== Instructions for the task ==
Exactly the lines from the one holding "spun: kłódka (niebieski)" to the end of the listing, both ends included, make up the expected answer.
BEGIN Supplied data
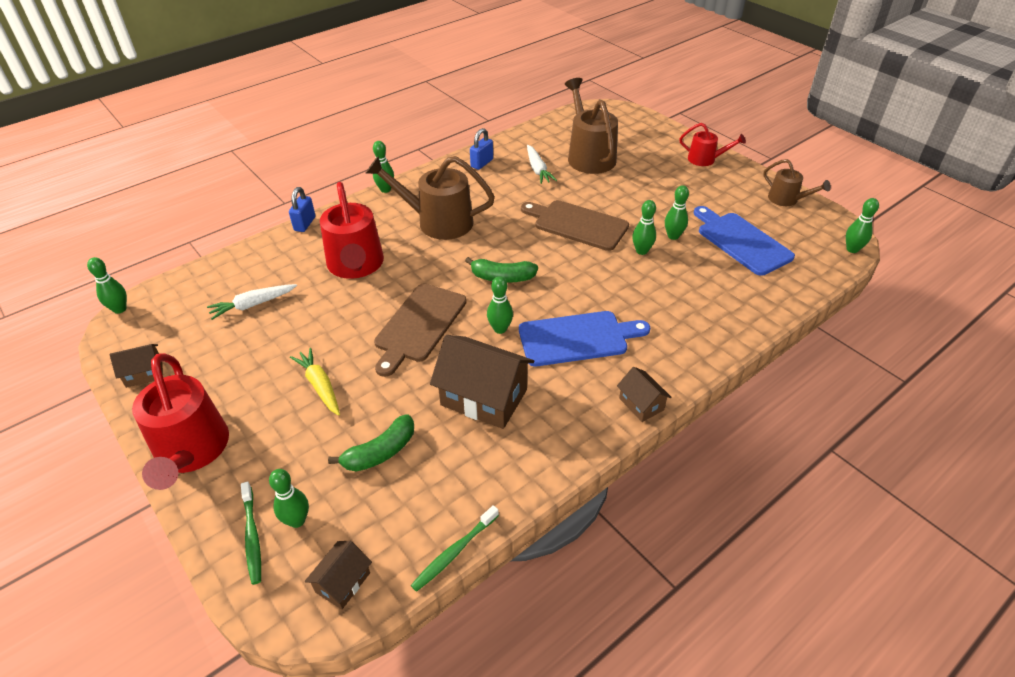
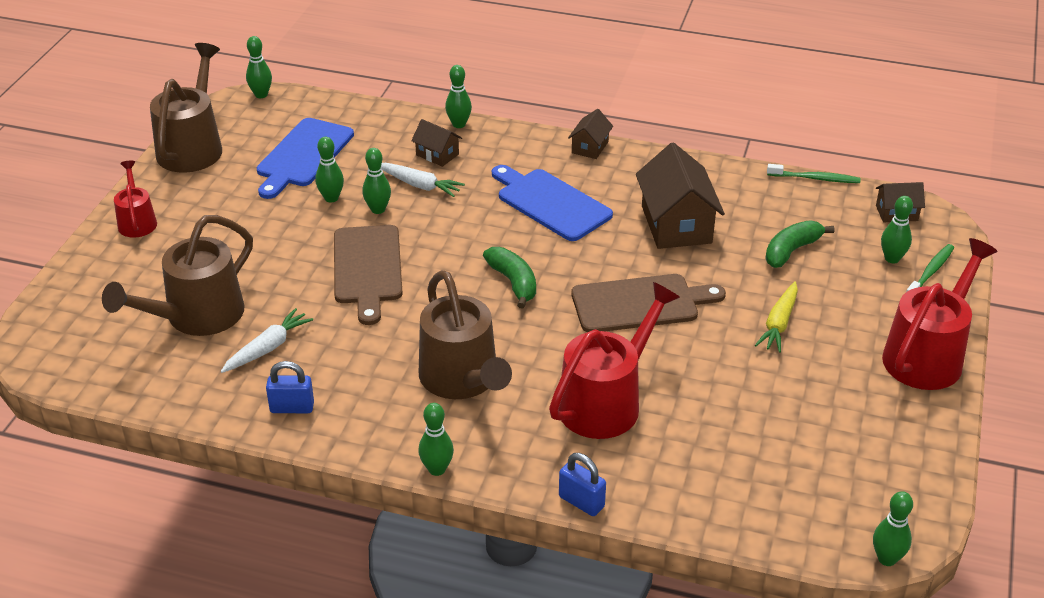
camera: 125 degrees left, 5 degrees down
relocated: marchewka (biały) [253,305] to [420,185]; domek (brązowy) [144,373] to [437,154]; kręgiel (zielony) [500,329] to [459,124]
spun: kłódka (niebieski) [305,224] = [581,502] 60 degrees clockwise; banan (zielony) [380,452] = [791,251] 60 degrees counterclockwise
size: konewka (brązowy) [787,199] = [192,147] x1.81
END Supplied data
== Answer to this exercise ==
spun: kłódka (niebieski) [305,224] = [581,502] 60 degrees clockwise; banan (zielony) [380,452] = [791,251] 60 degrees counterclockwise
size: konewka (brązowy) [787,199] = [192,147] x1.81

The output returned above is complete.